▶ Task:
Looking through the data below, work out how many lines have the word "Vollzylinder". Reply with that number only.

========================================

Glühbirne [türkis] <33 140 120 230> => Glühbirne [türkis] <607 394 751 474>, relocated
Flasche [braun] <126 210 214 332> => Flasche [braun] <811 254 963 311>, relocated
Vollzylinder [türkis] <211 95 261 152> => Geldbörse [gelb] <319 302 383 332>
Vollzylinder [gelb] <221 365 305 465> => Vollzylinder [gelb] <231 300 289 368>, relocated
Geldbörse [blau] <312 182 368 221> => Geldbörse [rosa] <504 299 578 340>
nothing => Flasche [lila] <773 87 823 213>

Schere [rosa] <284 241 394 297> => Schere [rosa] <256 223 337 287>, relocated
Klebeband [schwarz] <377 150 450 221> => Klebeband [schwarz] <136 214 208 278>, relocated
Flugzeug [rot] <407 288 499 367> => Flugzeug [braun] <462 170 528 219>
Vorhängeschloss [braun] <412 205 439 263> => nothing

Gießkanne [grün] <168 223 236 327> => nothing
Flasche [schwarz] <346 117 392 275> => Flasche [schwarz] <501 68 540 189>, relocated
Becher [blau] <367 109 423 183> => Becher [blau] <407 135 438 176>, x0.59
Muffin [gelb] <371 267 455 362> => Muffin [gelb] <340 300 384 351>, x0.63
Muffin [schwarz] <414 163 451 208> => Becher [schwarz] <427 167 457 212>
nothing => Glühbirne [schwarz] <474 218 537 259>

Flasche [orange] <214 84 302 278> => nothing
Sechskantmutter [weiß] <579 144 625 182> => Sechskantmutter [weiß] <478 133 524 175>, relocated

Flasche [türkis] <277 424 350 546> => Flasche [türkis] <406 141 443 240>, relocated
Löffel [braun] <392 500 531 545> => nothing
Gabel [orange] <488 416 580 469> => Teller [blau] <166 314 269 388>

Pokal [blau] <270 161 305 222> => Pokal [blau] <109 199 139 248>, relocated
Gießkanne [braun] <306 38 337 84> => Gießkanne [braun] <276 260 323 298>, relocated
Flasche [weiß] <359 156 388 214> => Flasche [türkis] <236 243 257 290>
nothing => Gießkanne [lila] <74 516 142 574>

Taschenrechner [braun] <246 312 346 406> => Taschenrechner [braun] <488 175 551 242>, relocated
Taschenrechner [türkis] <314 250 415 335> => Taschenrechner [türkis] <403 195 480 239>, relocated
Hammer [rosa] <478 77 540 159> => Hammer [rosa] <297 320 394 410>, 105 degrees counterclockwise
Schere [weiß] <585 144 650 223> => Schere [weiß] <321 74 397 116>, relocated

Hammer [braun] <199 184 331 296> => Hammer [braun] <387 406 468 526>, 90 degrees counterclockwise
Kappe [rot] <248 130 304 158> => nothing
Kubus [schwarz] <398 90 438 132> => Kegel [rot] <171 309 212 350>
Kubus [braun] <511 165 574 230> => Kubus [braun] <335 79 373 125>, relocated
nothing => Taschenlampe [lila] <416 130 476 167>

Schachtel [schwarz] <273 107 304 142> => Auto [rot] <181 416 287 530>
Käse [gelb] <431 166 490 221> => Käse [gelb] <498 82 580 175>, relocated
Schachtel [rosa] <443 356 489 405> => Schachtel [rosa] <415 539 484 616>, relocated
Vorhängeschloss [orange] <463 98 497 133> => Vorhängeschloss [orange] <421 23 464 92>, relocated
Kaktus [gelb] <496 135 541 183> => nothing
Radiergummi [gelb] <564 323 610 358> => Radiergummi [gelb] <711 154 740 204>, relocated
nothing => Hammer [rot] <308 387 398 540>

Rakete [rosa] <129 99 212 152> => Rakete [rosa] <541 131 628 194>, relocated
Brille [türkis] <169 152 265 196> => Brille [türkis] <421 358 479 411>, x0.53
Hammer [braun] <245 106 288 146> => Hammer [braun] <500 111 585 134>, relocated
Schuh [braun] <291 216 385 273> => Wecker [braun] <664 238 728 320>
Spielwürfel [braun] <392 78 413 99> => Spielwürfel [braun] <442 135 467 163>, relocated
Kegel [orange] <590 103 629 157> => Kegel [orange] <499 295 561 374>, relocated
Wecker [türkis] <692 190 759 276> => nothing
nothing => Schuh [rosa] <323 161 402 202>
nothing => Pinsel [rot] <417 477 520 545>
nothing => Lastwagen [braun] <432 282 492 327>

========================================

▶ Output of the task:
2